# Records for the exercise

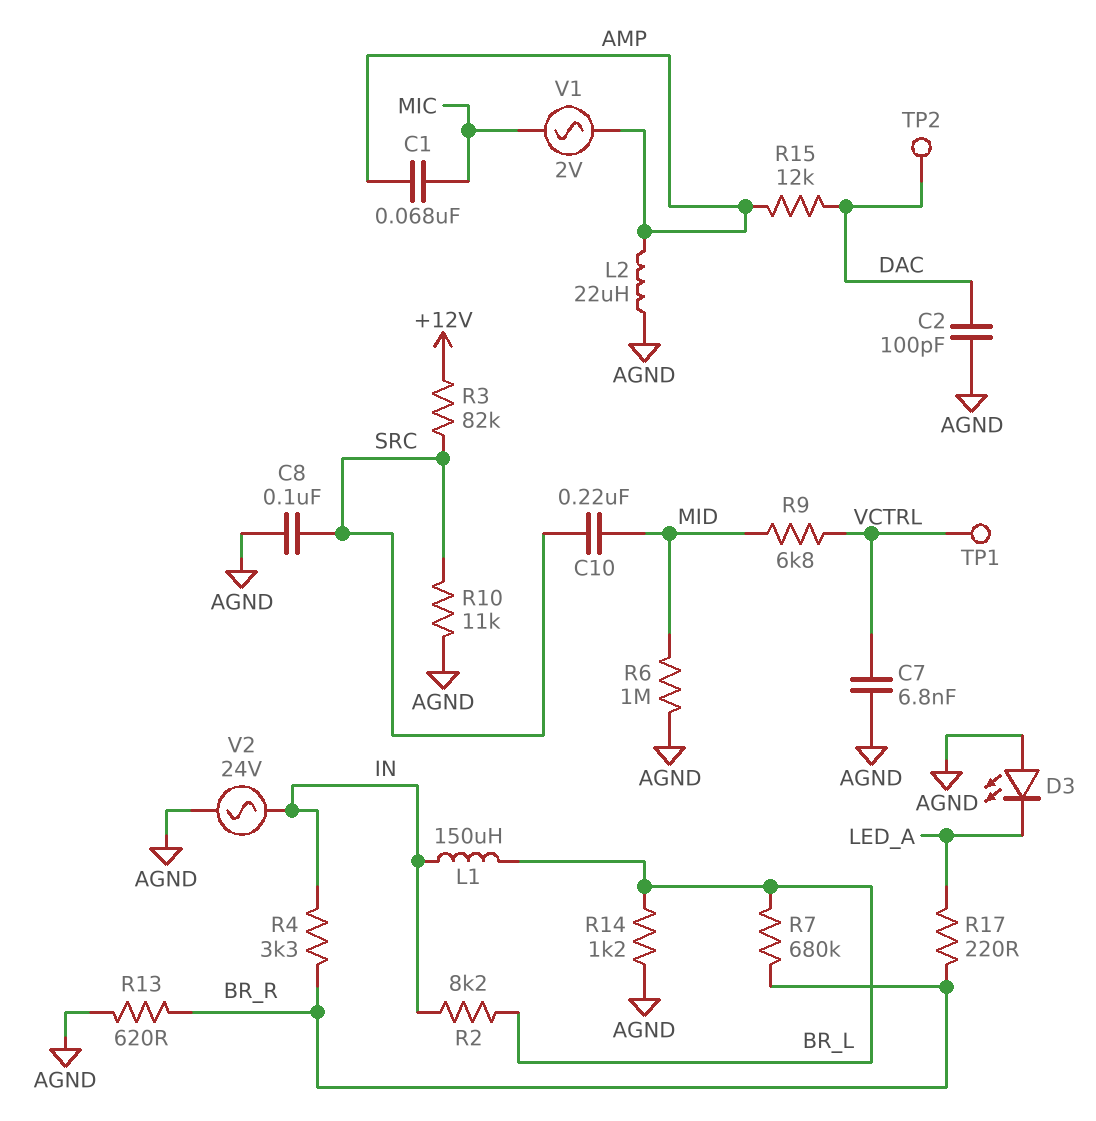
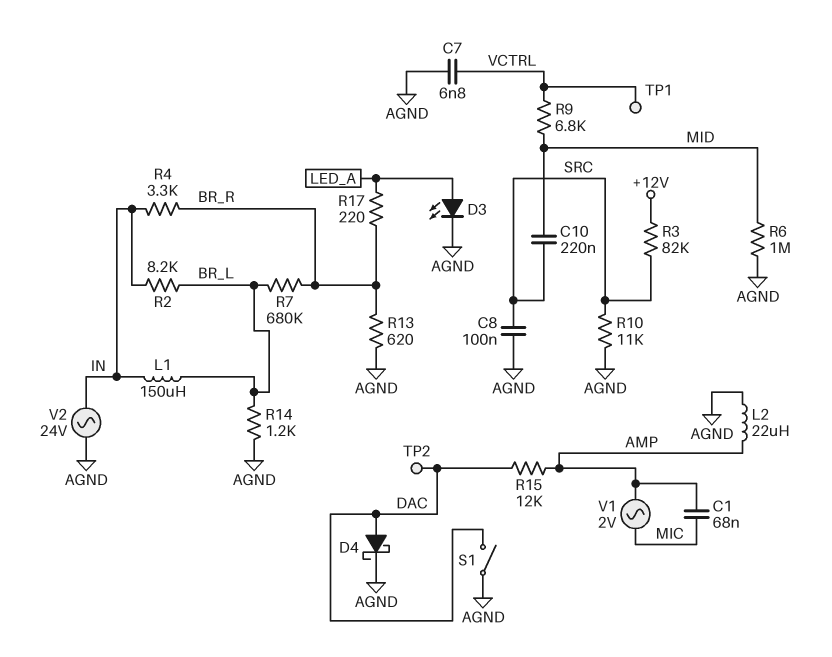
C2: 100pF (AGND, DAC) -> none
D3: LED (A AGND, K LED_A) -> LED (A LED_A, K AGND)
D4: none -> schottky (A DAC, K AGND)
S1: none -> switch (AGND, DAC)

---

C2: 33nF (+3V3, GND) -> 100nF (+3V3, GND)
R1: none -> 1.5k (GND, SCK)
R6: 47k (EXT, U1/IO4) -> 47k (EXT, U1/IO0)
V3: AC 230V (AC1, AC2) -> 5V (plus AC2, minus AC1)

# Task description
Please return only the lines above, starting at the line that has "C2: 33nF (+3V3, GND) -> 100nF (+3V3, GND)" and ending at the line that has "V3: AC 230V", keeping both and leaving each one unchanged.

# Answer section
C2: 33nF (+3V3, GND) -> 100nF (+3V3, GND)
R1: none -> 1.5k (GND, SCK)
R6: 47k (EXT, U1/IO4) -> 47k (EXT, U1/IO0)
V3: AC 230V (AC1, AC2) -> 5V (plus AC2, minus AC1)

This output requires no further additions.